■ Problem to solve: The answer should reproduce every entry exactly and contain no images.

■ Supplied material:
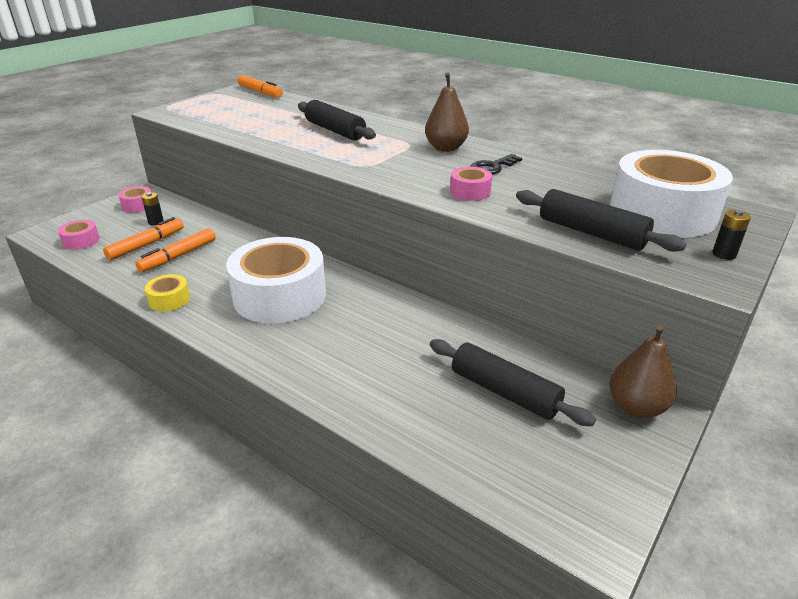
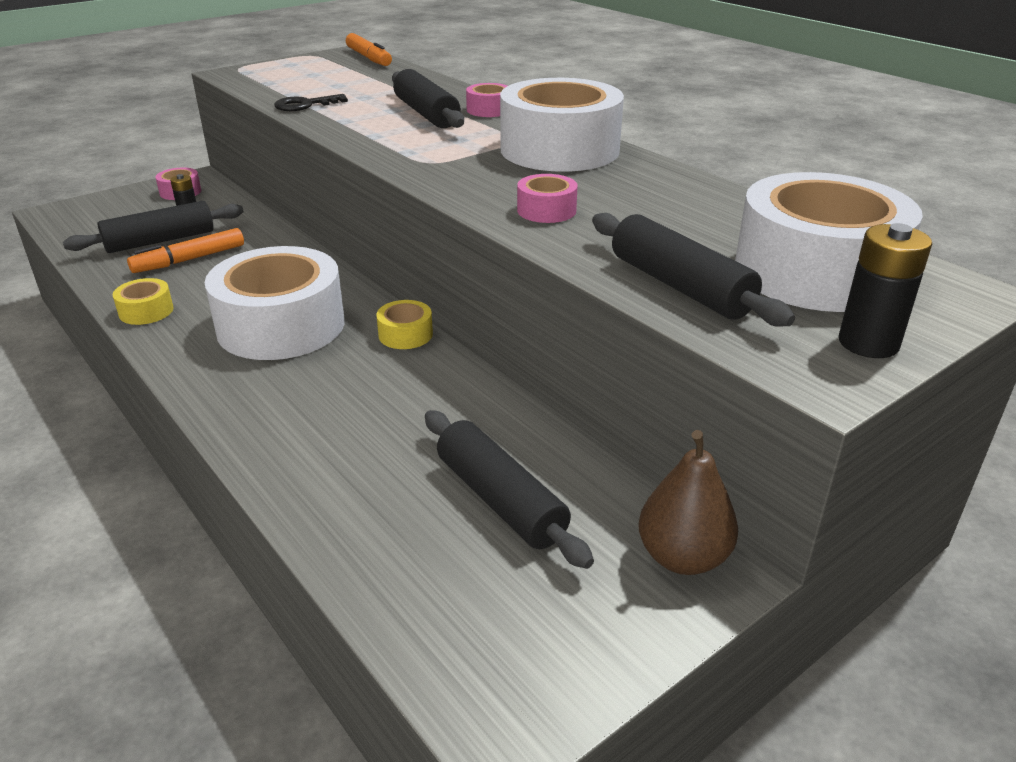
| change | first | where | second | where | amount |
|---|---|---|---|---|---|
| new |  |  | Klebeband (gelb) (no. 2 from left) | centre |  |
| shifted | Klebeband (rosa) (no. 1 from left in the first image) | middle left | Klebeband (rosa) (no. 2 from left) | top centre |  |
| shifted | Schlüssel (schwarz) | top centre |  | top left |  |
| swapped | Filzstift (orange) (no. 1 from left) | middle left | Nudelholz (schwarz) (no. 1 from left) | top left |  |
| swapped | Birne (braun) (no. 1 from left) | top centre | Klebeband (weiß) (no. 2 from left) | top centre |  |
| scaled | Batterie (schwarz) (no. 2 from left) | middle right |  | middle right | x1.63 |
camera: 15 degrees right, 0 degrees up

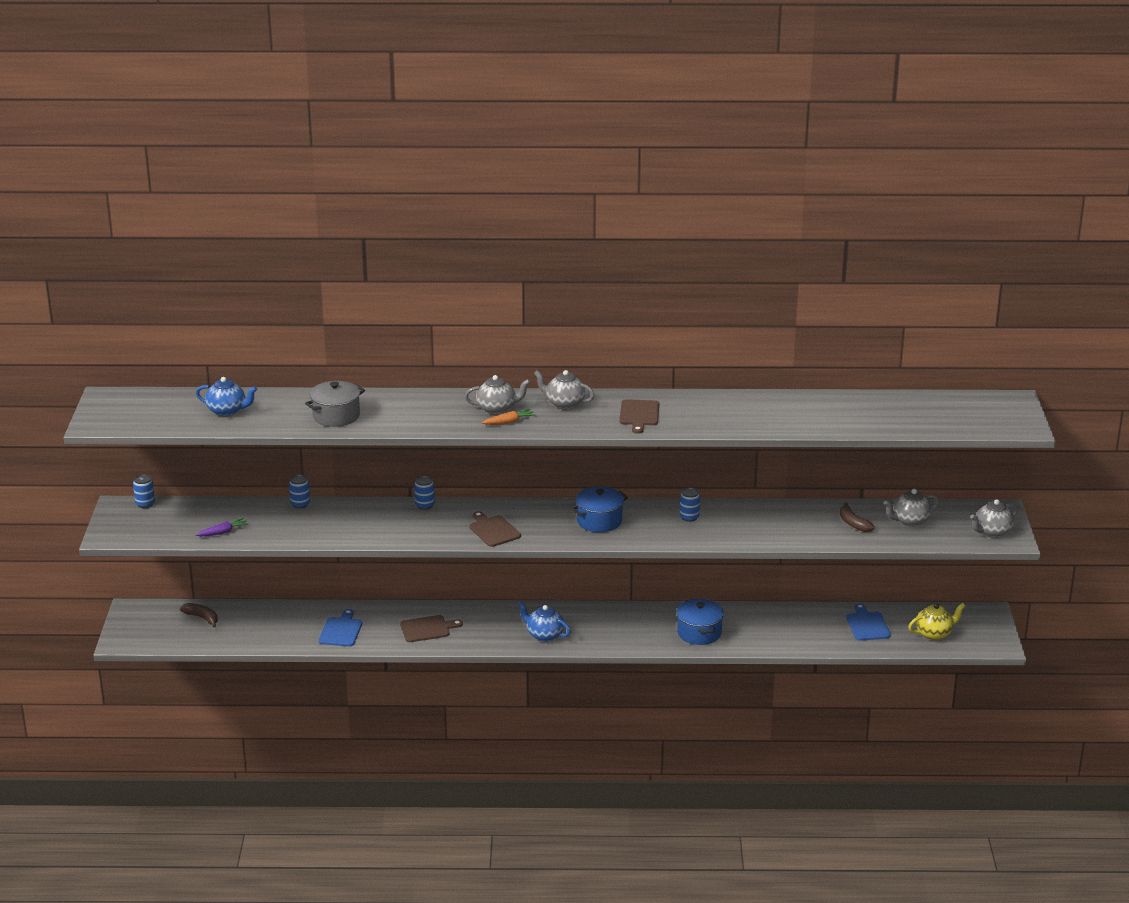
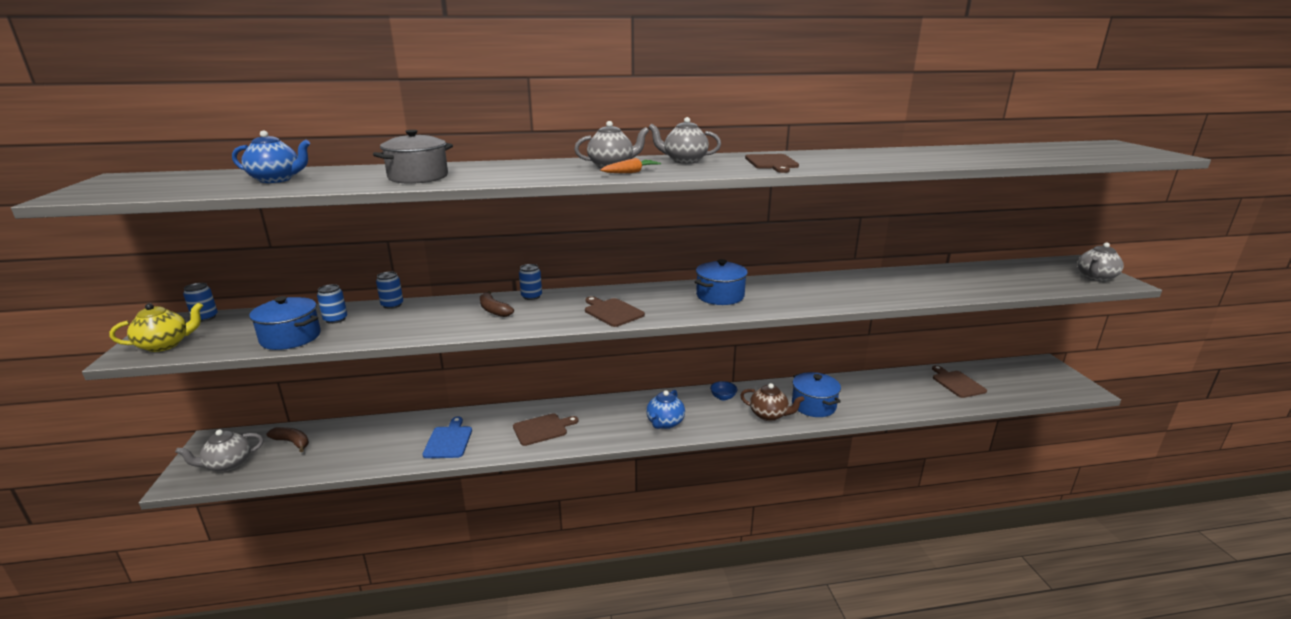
| change | first | where | second | where | amount |
|---|---|---|---|---|---|
| new |  |  | Schüssel (blau) | centre |  |
| new |  |  | Teekanne (braun) | centre |  |
| shifted | Dose (blau) (no. 4 from left in the first image) | centre | Dose (blau) (no. 2 from left) | middle left |  |
| shifted | Banane (braun) (no. 2 from left) | middle right |  | centre |  |
| shifted | Teekanne (grau) (no. 3 from left in the first image) | middle right | Teekanne (grau) (no. 1 from left) | bottom left |  |
| shifted | Teekanne (gelb) | bottom right |  | middle left |  |
| swapped | Karotte (lila) | middle left | Kochtopf (blau) (no. 1 from left) | middle left |  |
| repainted | Schneidebrett (blau) (no. 2 from left) | bottom right | Schneidebrett (braun) (no. 4 from left) | middle right |  |
| rotated | Teekanne (blau) (no. 2 from left) | bottom centre |  | centre | 90 degrees counterclockwise |
camera: 10 degrees left, 5 degrees down

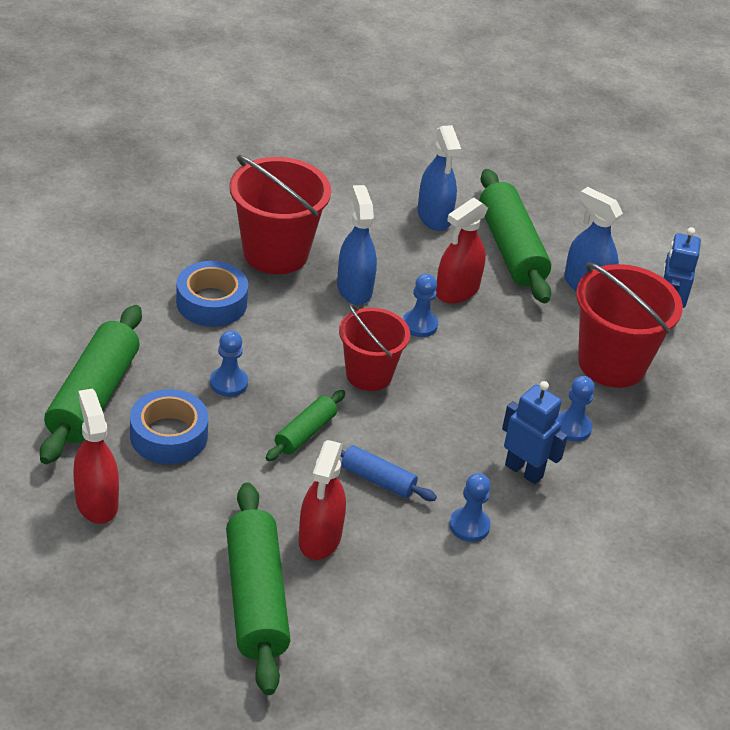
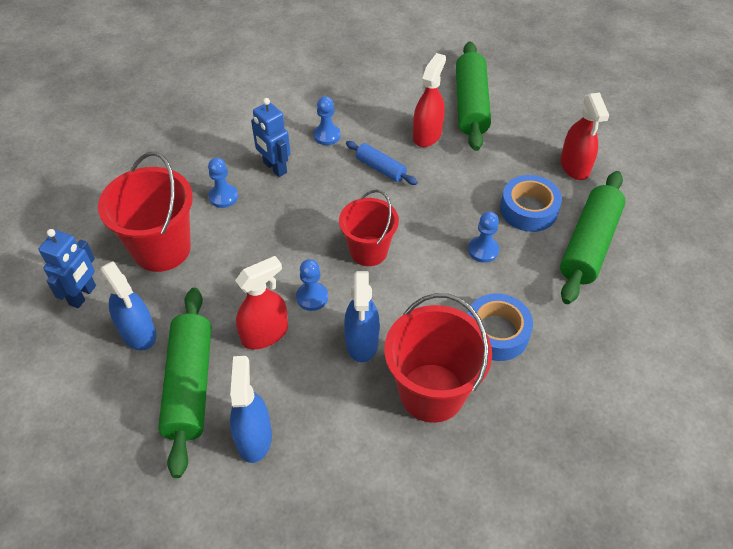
| change | first | where | second | where | amount |
|---|---|---|---|---|---|
| gone | Nudelholz (grün) (no. 3 from left) | centre |  |  |  |
camera: 165 degrees left, 10 degrees up

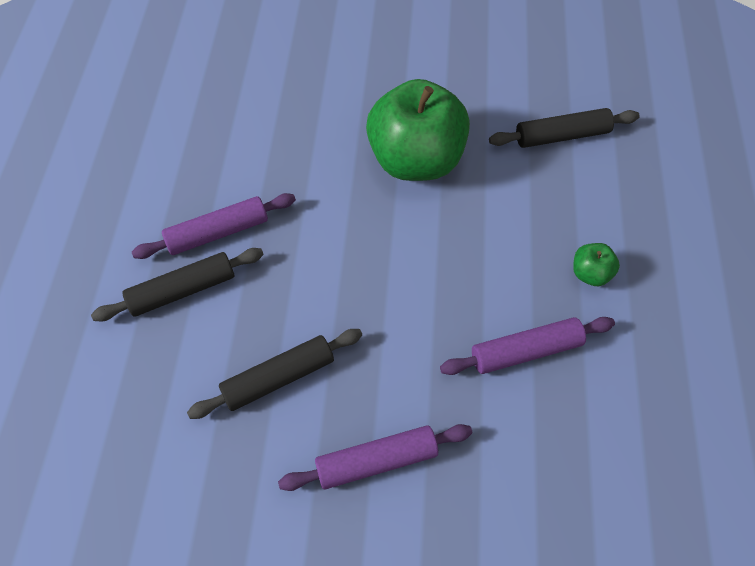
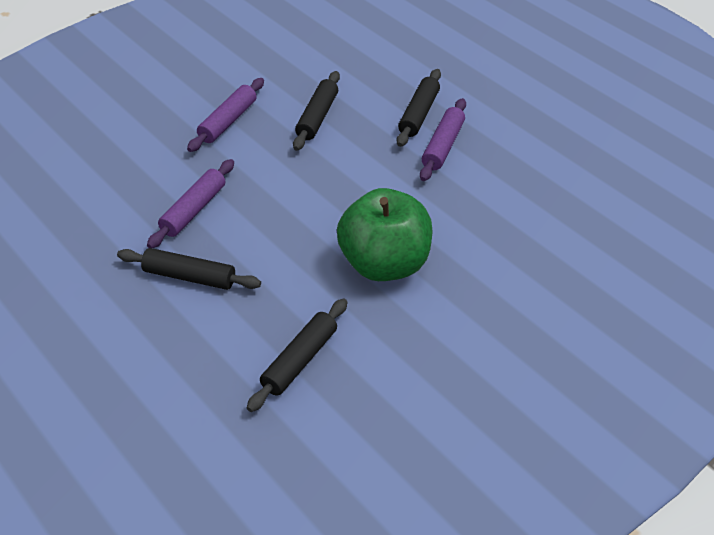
| change | first | where | second | where | amount |
|---|---|---|---|---|---|
| swapped | Apfel (grün) (no. 2 from left) | middle right | Nudelholz (schwarz) (no. 1 from left) | middle left |  |
camera: 135 degrees right, 15 degrees down

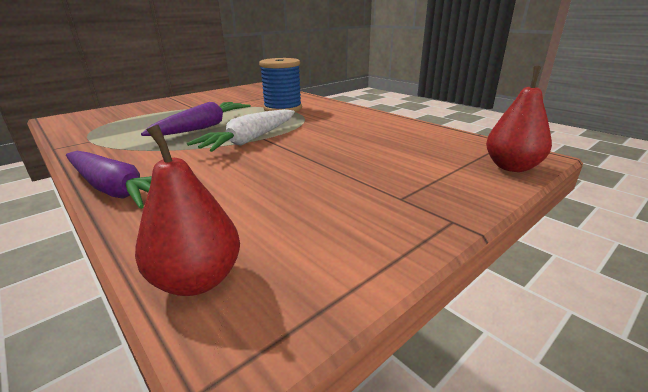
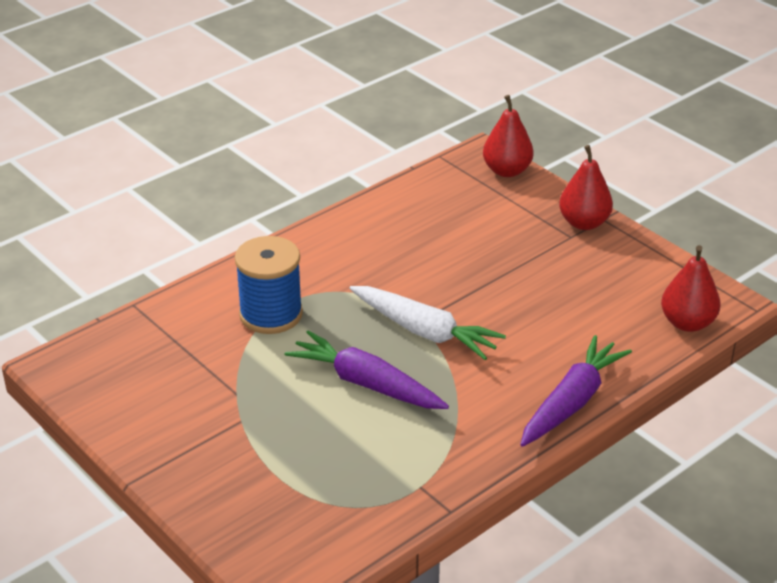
| change | first | where | second | where | amount |
|---|---|---|---|---|---|
| new |  |  | Birne (rot) (no. 2 from left) | top right |  |
camera: 90 degrees left, 10 degrees up

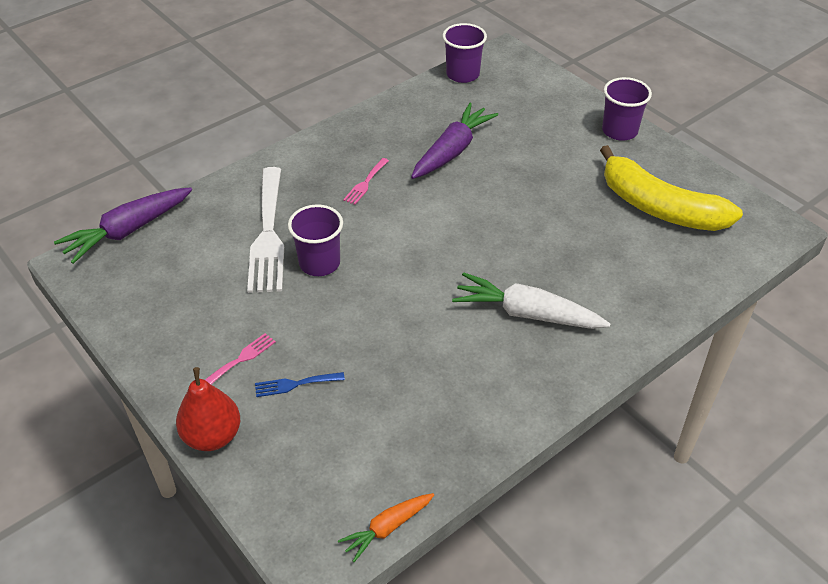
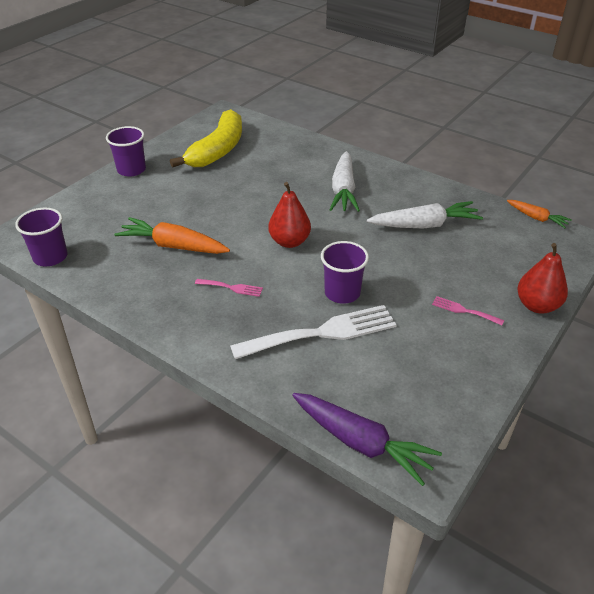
| change | first | where | second | where | amount |
|---|---|---|---|---|---|
| gone | Gabel (blau) | centre |  |  |  |
| new |  |  | Birne (rot) (no. 1 from left) | centre |  |
| new |  |  | Karotte (weiß) (no. 2 from left) | middle right |  |
| repainted | Karotte (lila) (no. 2 from left) | top centre | Karotte (orange) (no. 1 from left) | middle left |  |
camera: 105 degrees left, 5 degrees down

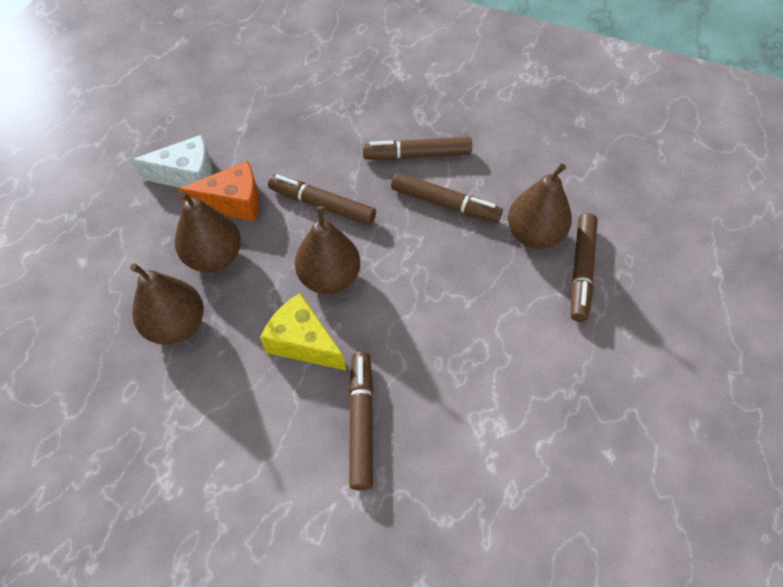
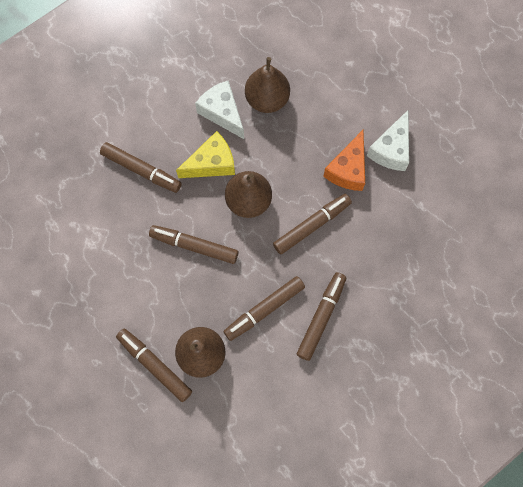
| change | first | where | second | where | amount |
|---|---|---|---|---|---|
| gone | Birne (braun) (no. 2 from left) | middle left |  |  |  |
| new |  |  | Filzstift (braun) (no. 3 from left) | centre |  |
| new |  |  | Käse (weiß) (no. 1 from left) | top centre |  |
camera: 120 degrees right, 15 degrees up

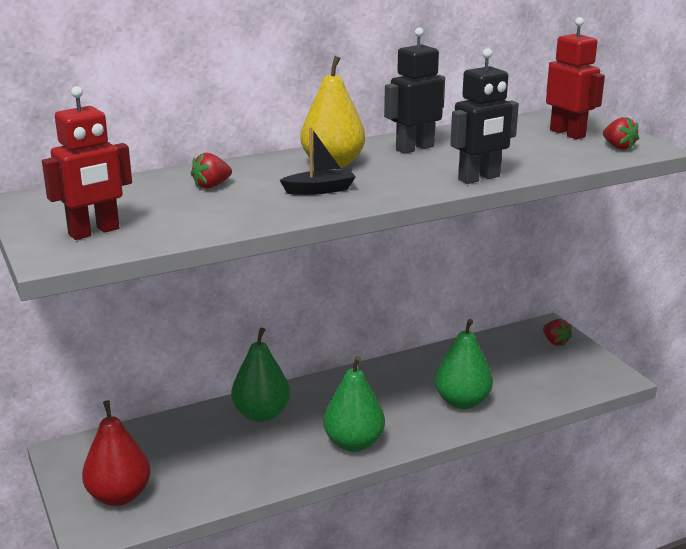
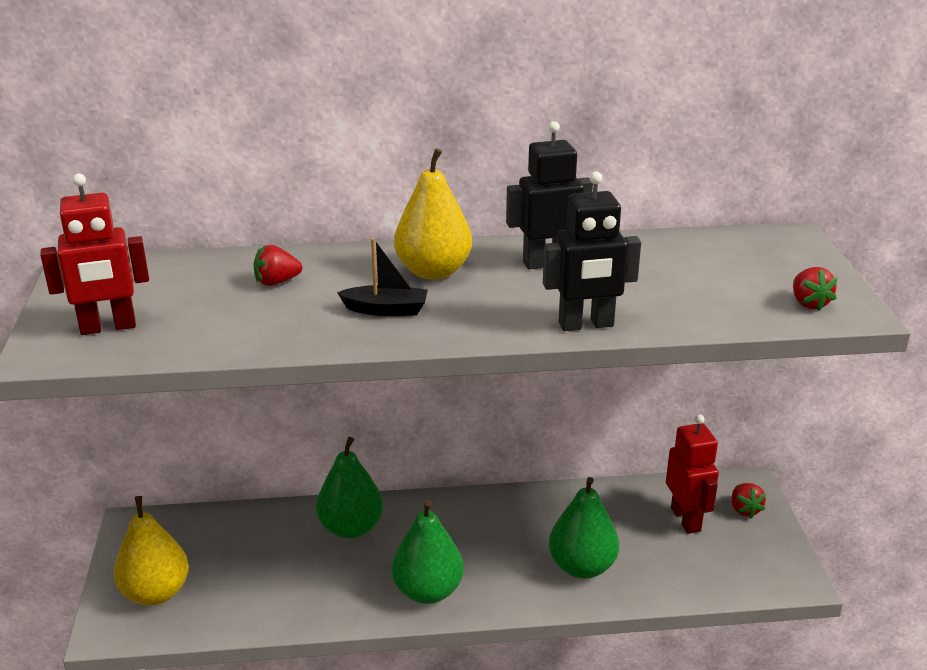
| change | first | where | second | where | amount |
|---|---|---|---|---|---|
| shifted | Roboter (rot) (no. 2 from left) | top right |  | bottom right |  |
| repainted | Birne (rot) | bottom left | Birne (gelb) (no. 1 from left) | bottom left |  |
camera: 20 degrees right, 5 degrees up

■ Written answer:
| change | first | where | second | where | amount |
|---|---|---|---|---|---|
| new |  |  | Klebeband (gelb) (no. 2 from left) | centre |  |
| shifted | Klebeband (rosa) (no. 1 from left in the first image) | middle left | Klebeband (rosa) (no. 2 from left) | top centre |  |
| shifted | Schlüssel (schwarz) | top centre |  | top left |  |
| swapped | Filzstift (orange) (no. 1 from left) | middle left | Nudelholz (schwarz) (no. 1 from left) | top left |  |
| swapped | Birne (braun) (no. 1 from left) | top centre | Klebeband (weiß) (no. 2 from left) | top centre |  |
| scaled | Batterie (schwarz) (no. 2 from left) | middle right |  | middle right | x1.63 |
camera: 15 degrees right, 0 degrees up

| change | first | where | second | where | amount |
|---|---|---|---|---|---|
| new |  |  | Schüssel (blau) | centre |  |
| new |  |  | Teekanne (braun) | centre |  |
| shifted | Dose (blau) (no. 4 from left in the first image) | centre | Dose (blau) (no. 2 from left) | middle left |  |
| shifted | Banane (braun) (no. 2 from left) | middle right |  | centre |  |
| shifted | Teekanne (grau) (no. 3 from left in the first image) | middle right | Teekanne (grau) (no. 1 from left) | bottom left |  |
| shifted | Teekanne (gelb) | bottom right |  | middle left |  |
| swapped | Karotte (lila) | middle left | Kochtopf (blau) (no. 1 from left) | middle left |  |
| repainted | Schneidebrett (blau) (no. 2 from left) | bottom right | Schneidebrett (braun) (no. 4 from left) | middle right |  |
| rotated | Teekanne (blau) (no. 2 from left) | bottom centre |  | centre | 90 degrees counterclockwise |
camera: 10 degrees left, 5 degrees down

| change | first | where | second | where | amount |
|---|---|---|---|---|---|
| gone | Nudelholz (grün) (no. 3 from left) | centre |  |  |  |
camera: 165 degrees left, 10 degrees up

| change | first | where | second | where | amount |
|---|---|---|---|---|---|
| swapped | Apfel (grün) (no. 2 from left) | middle right | Nudelholz (schwarz) (no. 1 from left) | middle left |  |
camera: 135 degrees right, 15 degrees down

| change | first | where | second | where | amount |
|---|---|---|---|---|---|
| new |  |  | Birne (rot) (no. 2 from left) | top right |  |
camera: 90 degrees left, 10 degrees up

| change | first | where | second | where | amount |
|---|---|---|---|---|---|
| gone | Gabel (blau) | centre |  |  |  |
| new |  |  | Birne (rot) (no. 1 from left) | centre |  |
| new |  |  | Karotte (weiß) (no. 2 from left) | middle right |  |
| repainted | Karotte (lila) (no. 2 from left) | top centre | Karotte (orange) (no. 1 from left) | middle left |  |
camera: 105 degrees left, 5 degrees down

| change | first | where | second | where | amount |
|---|---|---|---|---|---|
| gone | Birne (braun) (no. 2 from left) | middle left |  |  |  |
| new |  |  | Filzstift (braun) (no. 3 from left) | centre |  |
| new |  |  | Käse (weiß) (no. 1 from left) | top centre |  |
camera: 120 degrees right, 15 degrees up

| change | first | where | second | where | amount |
|---|---|---|---|---|---|
| shifted | Roboter (rot) (no. 2 from left) | top right |  | bottom right |  |
| repainted | Birne (rot) | bottom left | Birne (gelb) (no. 1 from left) | bottom left |  |
camera: 20 degrees right, 5 degrees up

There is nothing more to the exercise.